Format the lines below, from the one containing "blue square at (227, 112): rotated" through the last line of the items, both included, as a numbered list. Omit any blank lines.

Dataset records:
----

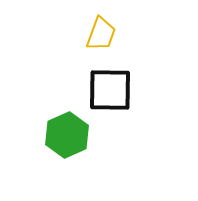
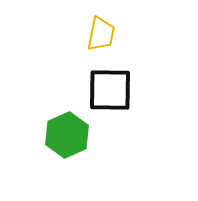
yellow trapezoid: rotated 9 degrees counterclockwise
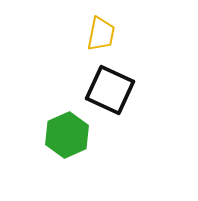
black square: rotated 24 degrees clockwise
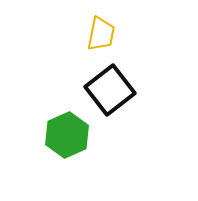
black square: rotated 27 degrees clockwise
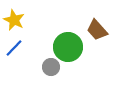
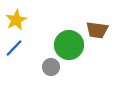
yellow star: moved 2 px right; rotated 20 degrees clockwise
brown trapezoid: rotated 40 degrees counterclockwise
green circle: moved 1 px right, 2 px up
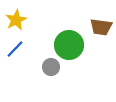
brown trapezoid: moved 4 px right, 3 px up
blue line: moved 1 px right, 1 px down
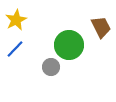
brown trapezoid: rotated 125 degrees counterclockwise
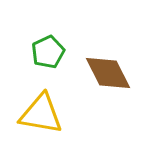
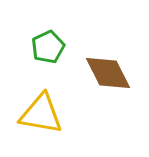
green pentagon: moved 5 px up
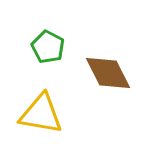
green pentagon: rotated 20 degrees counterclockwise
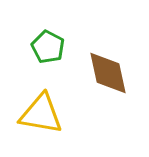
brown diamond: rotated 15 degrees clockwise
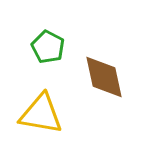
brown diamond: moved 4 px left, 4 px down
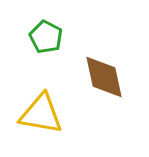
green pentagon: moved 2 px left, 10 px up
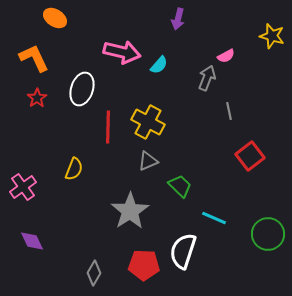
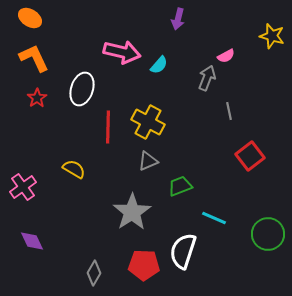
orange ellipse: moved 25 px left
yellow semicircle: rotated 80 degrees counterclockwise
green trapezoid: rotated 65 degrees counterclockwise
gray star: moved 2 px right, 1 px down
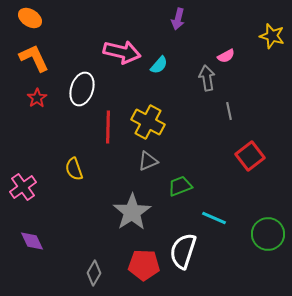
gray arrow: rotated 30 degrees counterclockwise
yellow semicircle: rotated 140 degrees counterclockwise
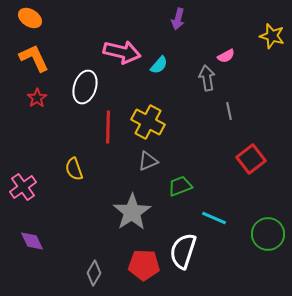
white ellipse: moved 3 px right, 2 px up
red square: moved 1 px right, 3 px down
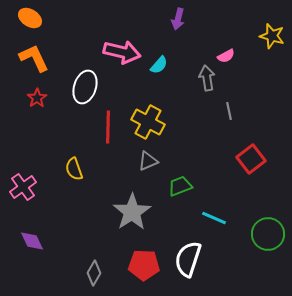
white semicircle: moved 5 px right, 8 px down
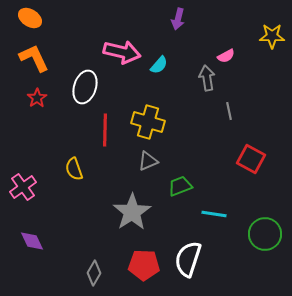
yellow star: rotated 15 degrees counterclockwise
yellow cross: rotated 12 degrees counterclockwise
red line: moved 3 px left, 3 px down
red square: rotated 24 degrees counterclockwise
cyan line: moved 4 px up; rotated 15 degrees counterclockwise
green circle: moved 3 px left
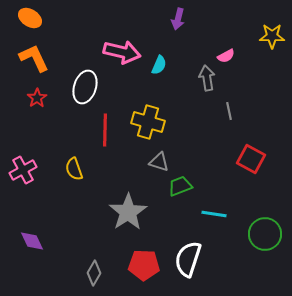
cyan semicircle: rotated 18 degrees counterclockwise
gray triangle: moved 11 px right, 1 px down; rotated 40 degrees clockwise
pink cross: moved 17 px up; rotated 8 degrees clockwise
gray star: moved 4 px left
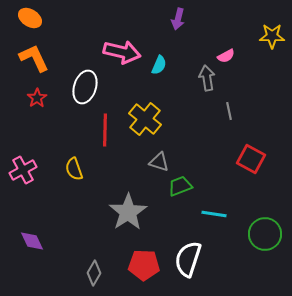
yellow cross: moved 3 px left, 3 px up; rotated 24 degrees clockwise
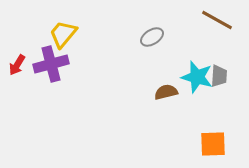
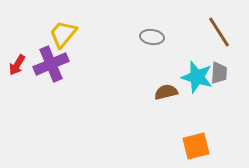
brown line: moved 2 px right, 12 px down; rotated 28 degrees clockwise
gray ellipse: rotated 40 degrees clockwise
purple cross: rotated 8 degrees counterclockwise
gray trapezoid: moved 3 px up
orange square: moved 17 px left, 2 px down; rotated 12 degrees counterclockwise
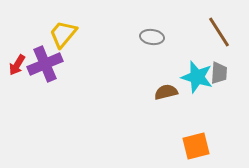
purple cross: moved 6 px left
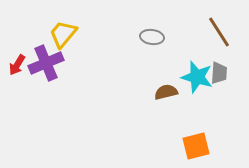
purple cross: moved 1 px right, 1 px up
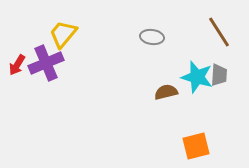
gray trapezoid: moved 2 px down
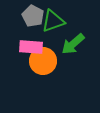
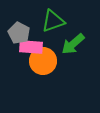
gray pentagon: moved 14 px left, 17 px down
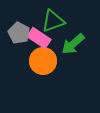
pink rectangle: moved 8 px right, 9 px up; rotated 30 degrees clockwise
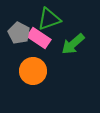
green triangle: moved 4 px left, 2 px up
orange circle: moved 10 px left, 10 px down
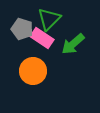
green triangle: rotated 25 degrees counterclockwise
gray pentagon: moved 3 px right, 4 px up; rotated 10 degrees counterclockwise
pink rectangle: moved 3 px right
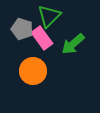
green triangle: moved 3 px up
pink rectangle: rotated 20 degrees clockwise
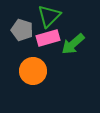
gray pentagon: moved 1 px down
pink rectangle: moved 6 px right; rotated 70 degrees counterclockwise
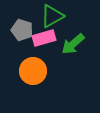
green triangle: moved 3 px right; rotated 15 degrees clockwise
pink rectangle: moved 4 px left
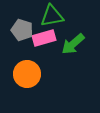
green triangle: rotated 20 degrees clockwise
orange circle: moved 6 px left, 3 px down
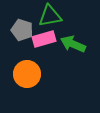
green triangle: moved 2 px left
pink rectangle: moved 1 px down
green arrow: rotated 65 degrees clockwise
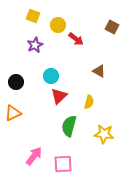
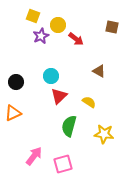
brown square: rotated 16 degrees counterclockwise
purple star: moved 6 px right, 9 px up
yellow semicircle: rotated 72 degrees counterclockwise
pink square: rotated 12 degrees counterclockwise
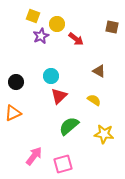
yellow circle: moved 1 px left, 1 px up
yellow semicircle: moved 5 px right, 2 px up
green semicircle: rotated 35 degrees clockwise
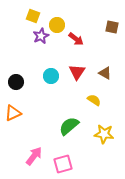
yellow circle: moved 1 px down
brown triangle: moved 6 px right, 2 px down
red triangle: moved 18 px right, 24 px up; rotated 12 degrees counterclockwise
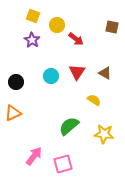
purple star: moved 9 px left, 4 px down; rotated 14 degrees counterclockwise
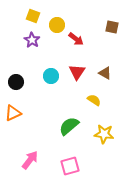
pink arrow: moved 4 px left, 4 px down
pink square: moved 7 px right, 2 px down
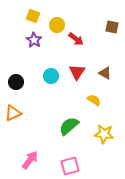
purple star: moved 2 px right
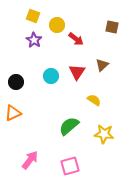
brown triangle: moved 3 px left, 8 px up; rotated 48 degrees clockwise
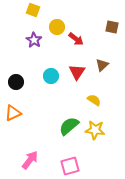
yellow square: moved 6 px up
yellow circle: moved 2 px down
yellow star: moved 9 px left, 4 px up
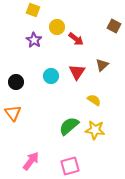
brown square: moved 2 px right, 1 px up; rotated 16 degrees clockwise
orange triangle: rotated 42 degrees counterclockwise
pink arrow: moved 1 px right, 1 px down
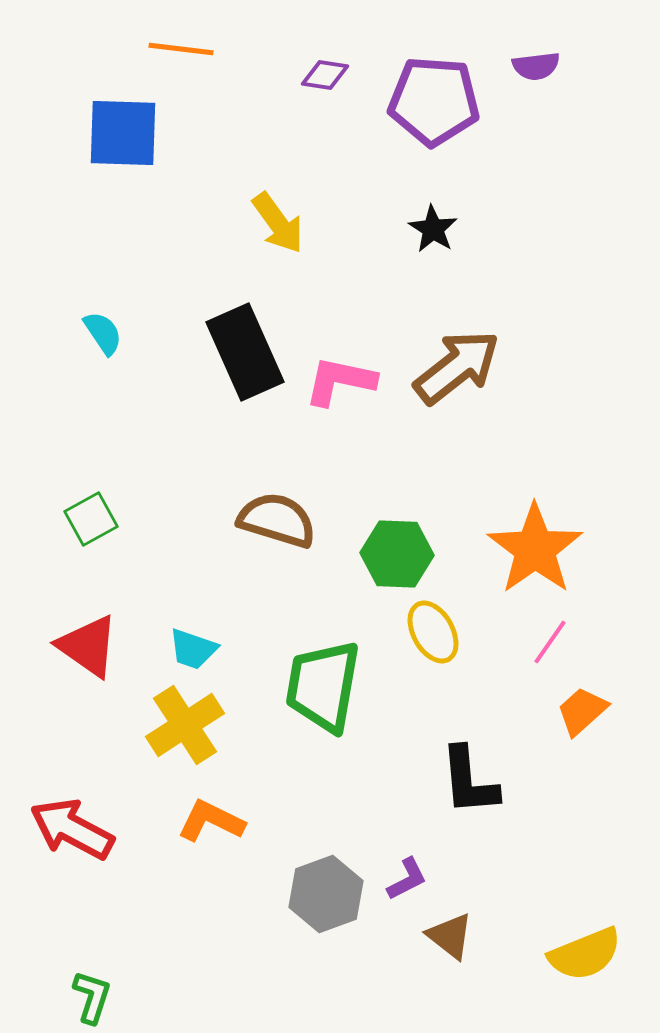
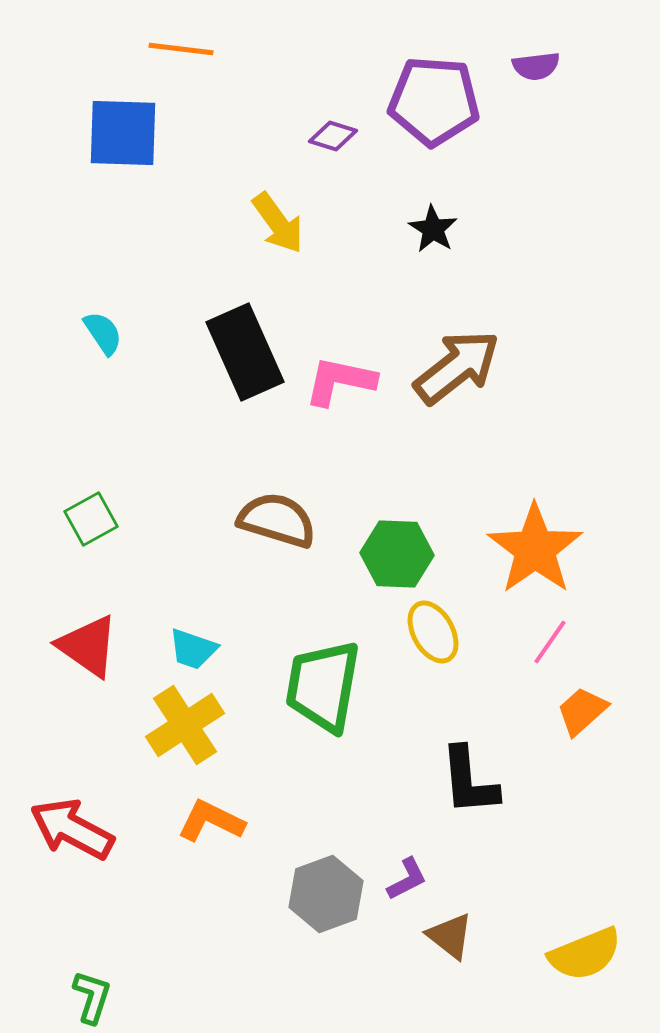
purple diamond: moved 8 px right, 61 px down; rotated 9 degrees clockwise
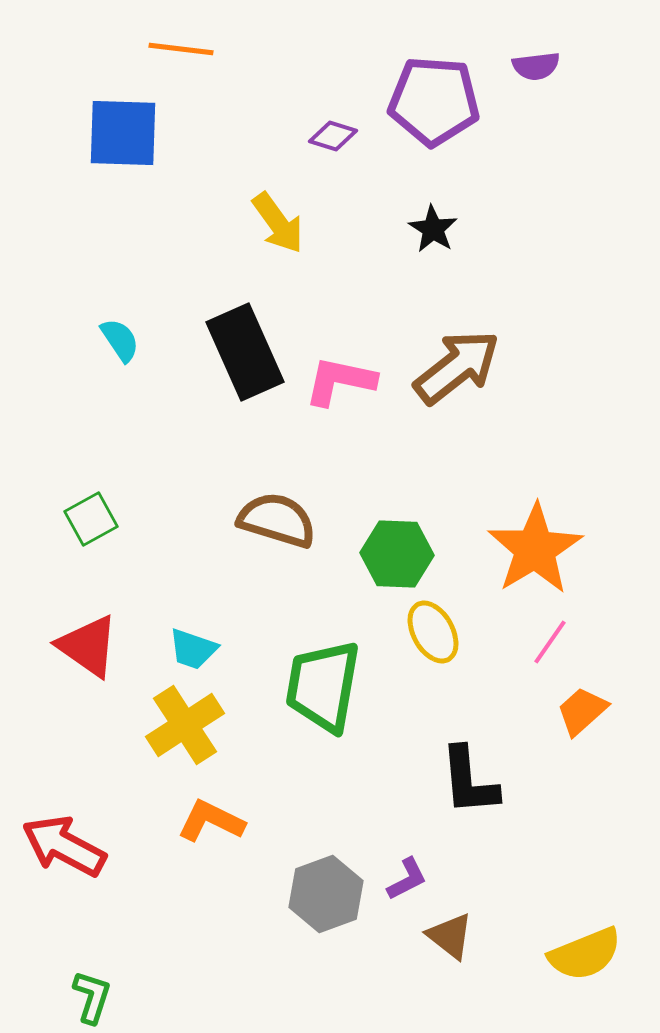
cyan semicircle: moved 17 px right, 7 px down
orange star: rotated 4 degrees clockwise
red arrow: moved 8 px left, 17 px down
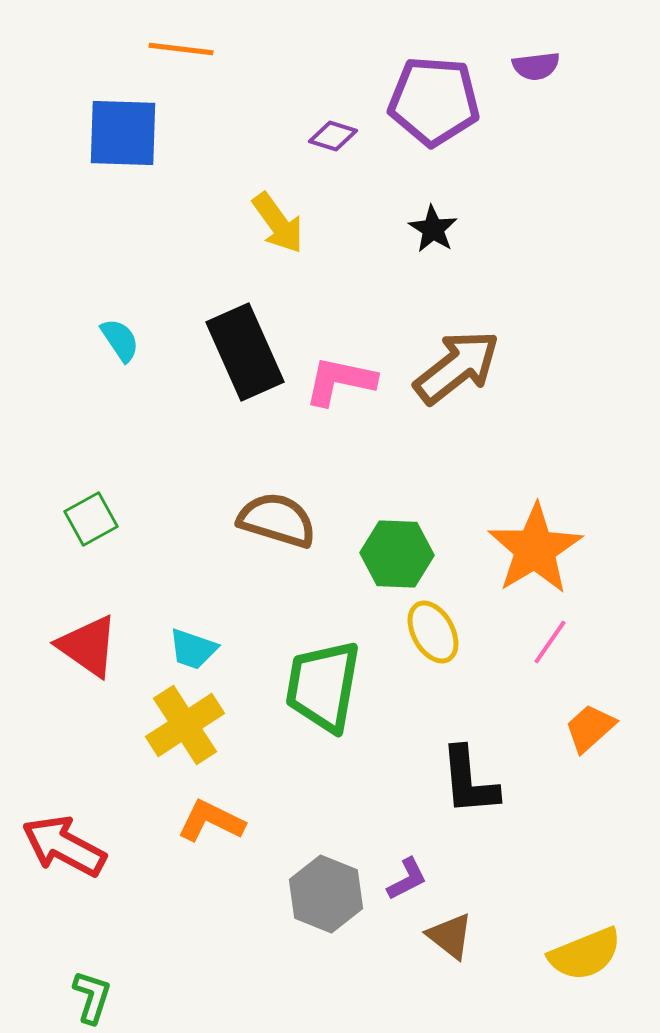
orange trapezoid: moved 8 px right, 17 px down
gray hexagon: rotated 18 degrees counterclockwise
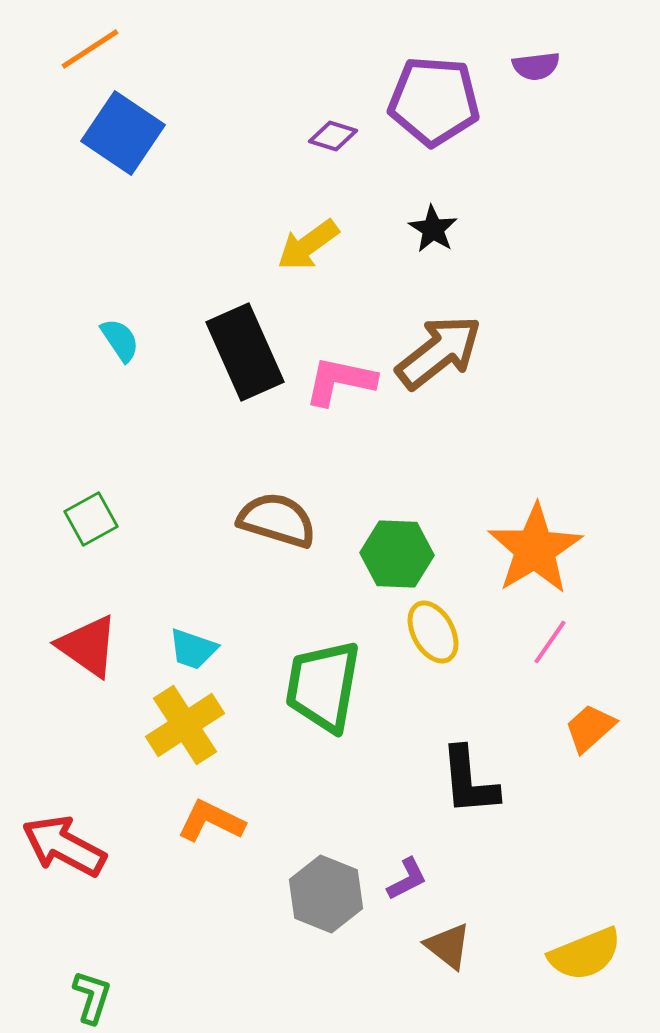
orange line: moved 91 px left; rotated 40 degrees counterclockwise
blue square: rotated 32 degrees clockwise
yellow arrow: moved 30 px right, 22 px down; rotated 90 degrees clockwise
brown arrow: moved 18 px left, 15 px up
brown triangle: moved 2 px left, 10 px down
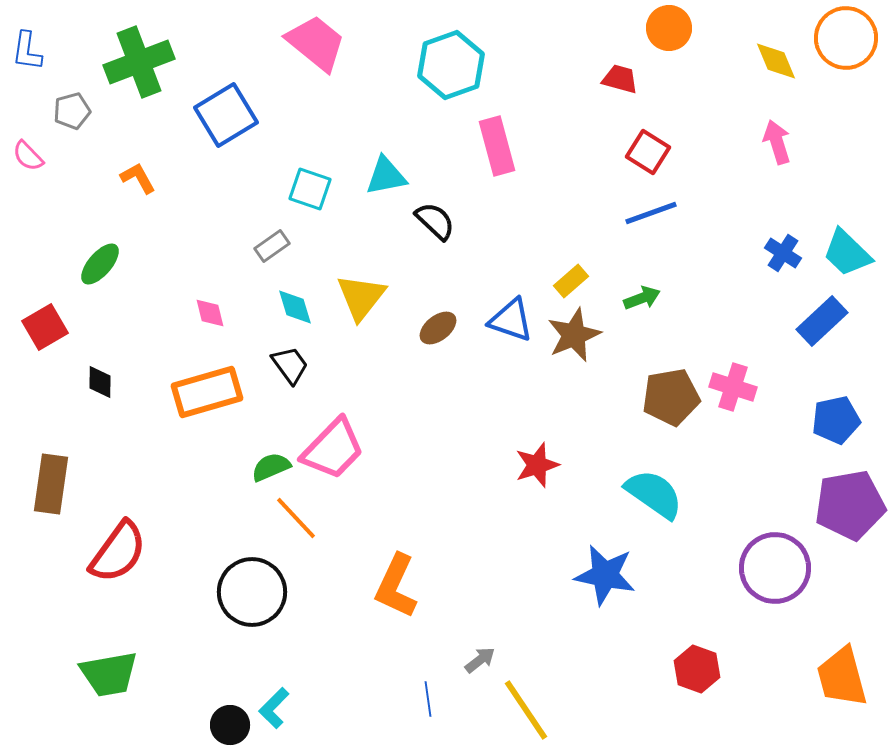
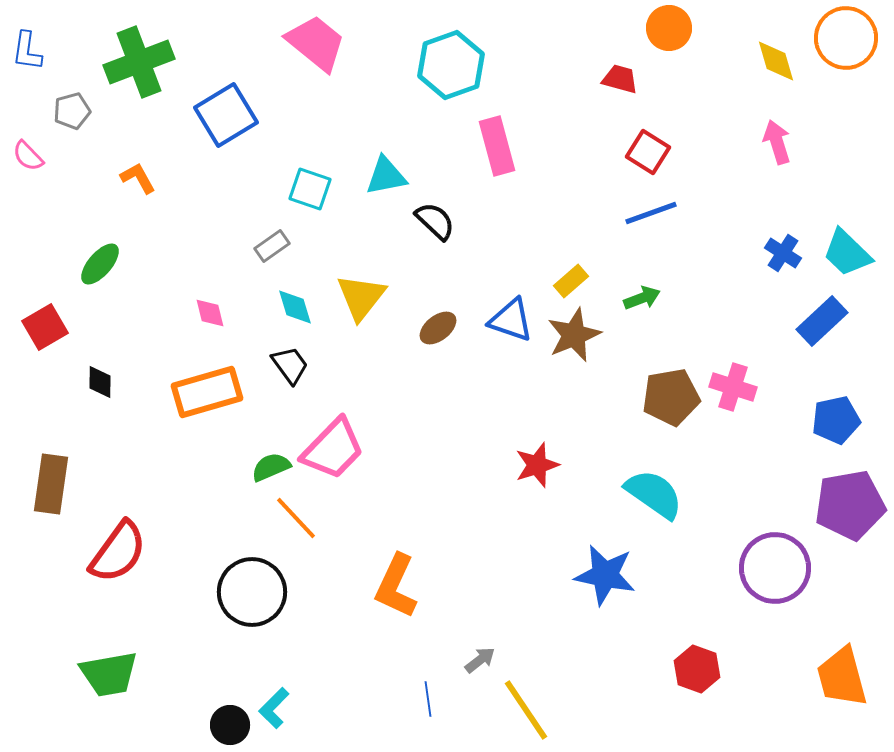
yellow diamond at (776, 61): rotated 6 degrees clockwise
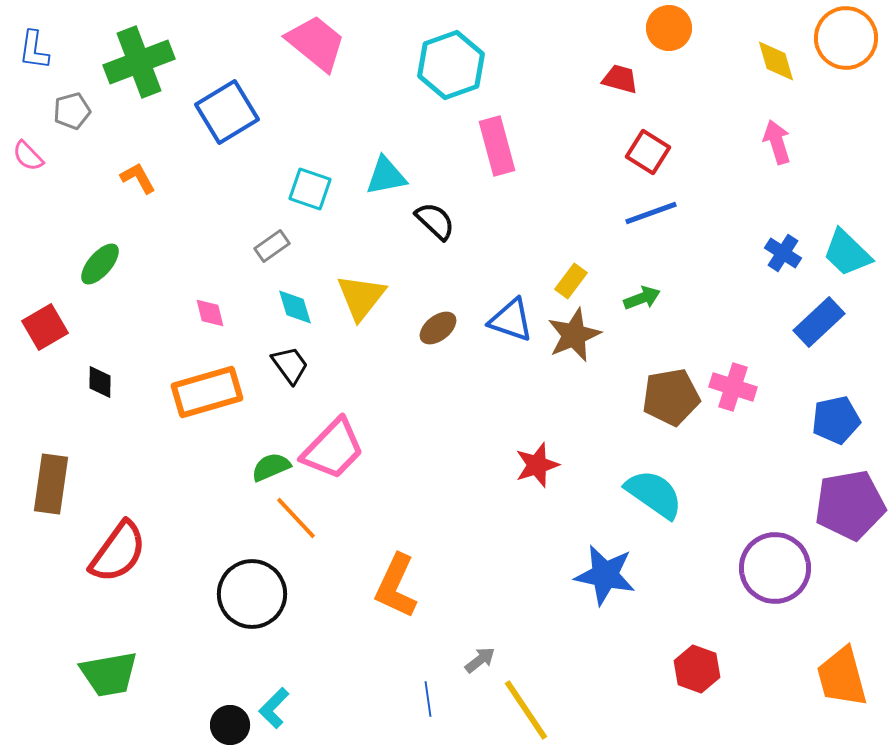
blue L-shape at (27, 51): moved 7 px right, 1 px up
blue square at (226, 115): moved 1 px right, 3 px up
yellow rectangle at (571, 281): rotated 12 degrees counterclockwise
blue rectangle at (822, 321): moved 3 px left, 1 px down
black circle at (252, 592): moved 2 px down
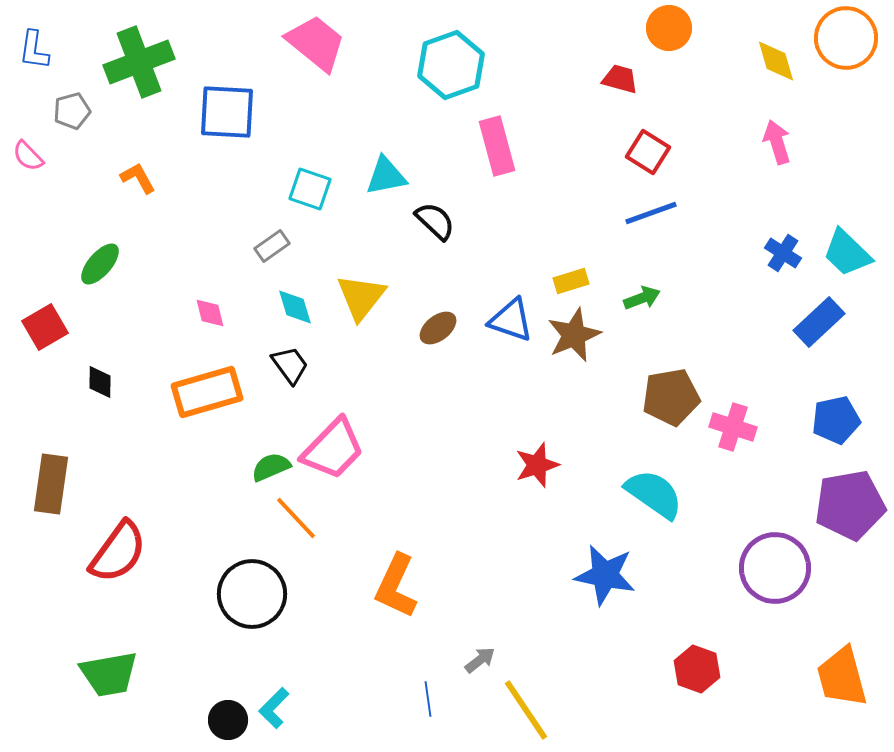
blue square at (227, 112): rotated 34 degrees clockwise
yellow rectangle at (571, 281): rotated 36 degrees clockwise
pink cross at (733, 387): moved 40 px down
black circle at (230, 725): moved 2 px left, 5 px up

----

## Written solution:
1. blue square at (227, 112): rotated 34 degrees clockwise
2. yellow rectangle at (571, 281): rotated 36 degrees clockwise
3. pink cross at (733, 387): moved 40 px down
4. black circle at (230, 725): moved 2 px left, 5 px up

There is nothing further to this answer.